== RECORD EXCERPTS ==
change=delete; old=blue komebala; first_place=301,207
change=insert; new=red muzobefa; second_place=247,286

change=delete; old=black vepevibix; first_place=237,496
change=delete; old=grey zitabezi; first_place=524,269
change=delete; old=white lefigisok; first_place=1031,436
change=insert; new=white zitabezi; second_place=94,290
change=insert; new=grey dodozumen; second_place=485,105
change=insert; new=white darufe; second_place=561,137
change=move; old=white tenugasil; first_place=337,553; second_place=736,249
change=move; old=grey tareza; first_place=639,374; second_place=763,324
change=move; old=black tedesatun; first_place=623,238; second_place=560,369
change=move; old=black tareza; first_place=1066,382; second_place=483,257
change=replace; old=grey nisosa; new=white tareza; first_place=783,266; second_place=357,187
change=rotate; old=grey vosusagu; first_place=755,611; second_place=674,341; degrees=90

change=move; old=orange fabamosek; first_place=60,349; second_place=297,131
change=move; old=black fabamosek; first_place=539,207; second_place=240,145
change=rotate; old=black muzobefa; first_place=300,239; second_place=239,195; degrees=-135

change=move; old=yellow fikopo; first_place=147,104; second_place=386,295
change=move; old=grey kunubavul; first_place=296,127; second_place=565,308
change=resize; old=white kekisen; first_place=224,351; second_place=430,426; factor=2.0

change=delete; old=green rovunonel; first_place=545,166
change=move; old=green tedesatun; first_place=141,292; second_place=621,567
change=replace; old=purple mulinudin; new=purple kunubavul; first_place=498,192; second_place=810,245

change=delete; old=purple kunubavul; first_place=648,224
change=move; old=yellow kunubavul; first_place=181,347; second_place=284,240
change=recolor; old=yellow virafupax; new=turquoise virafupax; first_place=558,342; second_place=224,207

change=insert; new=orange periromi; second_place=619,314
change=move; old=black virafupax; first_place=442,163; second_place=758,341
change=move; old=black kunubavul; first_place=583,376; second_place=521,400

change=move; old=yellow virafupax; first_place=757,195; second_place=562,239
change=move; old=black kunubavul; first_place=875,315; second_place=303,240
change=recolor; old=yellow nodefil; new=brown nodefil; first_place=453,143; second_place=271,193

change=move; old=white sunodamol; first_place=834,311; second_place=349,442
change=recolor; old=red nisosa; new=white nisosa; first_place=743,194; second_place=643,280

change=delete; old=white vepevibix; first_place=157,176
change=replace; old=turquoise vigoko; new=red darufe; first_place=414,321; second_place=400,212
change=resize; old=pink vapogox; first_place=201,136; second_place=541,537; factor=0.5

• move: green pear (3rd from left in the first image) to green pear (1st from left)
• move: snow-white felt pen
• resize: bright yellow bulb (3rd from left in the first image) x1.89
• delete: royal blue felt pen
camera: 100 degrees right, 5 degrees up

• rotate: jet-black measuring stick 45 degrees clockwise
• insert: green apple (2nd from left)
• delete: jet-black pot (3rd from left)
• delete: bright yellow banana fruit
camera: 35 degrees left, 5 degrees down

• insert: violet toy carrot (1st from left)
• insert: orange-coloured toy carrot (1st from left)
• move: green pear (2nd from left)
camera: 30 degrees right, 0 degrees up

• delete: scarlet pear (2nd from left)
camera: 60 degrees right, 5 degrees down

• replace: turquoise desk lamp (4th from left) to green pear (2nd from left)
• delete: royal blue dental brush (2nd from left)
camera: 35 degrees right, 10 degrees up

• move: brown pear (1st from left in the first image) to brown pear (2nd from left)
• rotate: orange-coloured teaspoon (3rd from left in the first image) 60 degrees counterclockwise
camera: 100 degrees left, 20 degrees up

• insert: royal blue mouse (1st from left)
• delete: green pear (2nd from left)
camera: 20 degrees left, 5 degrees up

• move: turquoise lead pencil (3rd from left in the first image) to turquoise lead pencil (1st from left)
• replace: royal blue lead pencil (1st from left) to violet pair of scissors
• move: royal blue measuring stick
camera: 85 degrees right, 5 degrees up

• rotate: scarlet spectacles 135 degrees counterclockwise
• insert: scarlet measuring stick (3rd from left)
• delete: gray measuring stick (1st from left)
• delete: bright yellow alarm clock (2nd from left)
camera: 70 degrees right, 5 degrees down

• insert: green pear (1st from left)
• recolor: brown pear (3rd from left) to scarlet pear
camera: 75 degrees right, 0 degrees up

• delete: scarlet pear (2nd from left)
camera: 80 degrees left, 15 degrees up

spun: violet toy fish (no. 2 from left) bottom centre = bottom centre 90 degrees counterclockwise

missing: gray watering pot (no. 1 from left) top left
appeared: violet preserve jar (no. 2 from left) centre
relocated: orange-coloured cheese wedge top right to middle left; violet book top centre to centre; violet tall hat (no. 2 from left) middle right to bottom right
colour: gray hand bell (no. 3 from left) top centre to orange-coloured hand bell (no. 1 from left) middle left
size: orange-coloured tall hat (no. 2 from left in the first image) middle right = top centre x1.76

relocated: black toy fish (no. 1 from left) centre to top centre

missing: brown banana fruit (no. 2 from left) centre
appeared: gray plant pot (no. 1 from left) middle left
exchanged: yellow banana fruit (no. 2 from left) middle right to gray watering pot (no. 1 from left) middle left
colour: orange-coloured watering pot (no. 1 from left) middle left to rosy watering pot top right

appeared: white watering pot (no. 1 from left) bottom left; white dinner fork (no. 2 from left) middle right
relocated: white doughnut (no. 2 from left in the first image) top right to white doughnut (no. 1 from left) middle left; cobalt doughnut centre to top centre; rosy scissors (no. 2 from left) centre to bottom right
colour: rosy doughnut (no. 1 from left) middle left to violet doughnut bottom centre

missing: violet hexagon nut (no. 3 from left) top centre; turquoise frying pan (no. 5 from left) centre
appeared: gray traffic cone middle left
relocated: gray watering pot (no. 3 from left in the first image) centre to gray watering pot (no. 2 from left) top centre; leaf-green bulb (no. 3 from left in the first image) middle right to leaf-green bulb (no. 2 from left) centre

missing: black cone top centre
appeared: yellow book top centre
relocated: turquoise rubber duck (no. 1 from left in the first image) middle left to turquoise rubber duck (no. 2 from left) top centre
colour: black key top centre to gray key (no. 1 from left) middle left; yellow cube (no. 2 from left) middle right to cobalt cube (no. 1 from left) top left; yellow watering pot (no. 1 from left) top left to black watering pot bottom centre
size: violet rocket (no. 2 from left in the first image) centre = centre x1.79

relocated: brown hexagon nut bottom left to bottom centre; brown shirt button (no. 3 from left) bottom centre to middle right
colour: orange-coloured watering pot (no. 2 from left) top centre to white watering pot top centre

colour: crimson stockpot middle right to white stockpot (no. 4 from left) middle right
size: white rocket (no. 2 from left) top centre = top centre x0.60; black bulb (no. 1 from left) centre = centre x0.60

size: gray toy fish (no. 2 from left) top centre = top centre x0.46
===
*TASK ITEM*: Each line of the data that holds "felt" should be copied.

*ANSWER SECTION*:
• move: snow-white felt pen
• delete: royal blue felt pen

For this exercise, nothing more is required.